### Records to use
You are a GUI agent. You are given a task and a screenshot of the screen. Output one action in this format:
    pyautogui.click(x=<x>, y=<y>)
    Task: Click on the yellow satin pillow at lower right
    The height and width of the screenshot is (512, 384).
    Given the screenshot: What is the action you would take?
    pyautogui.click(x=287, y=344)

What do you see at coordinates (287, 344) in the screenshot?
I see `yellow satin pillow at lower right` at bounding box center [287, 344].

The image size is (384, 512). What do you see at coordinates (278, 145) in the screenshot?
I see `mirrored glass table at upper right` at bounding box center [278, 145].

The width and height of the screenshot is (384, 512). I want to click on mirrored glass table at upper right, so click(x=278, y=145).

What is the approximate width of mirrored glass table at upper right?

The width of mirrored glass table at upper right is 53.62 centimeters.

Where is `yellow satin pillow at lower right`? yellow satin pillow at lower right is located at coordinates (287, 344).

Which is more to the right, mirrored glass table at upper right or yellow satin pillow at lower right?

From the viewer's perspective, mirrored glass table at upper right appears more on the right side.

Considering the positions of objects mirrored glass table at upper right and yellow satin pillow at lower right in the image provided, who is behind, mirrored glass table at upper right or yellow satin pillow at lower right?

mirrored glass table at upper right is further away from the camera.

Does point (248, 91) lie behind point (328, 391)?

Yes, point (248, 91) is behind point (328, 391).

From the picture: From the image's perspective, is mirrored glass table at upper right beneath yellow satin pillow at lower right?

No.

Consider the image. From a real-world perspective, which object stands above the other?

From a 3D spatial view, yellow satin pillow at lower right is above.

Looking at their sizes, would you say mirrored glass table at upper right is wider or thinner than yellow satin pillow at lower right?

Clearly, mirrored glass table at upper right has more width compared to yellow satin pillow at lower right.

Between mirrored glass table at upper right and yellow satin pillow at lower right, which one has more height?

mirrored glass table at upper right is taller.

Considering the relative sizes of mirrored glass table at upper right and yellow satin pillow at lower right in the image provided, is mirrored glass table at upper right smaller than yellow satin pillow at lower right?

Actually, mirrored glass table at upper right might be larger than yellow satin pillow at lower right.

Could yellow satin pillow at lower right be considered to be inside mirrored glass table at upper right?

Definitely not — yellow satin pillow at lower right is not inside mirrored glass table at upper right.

### Your task
Copy out the lines of the listing above, from the line containing "Could yellow satin" through the end of the listing, with no changes. Include both the starting line and the last line.

### Completed task
Could yellow satin pillow at lower right be considered to be inside mirrored glass table at upper right?

Definitely not — yellow satin pillow at lower right is not inside mirrored glass table at upper right.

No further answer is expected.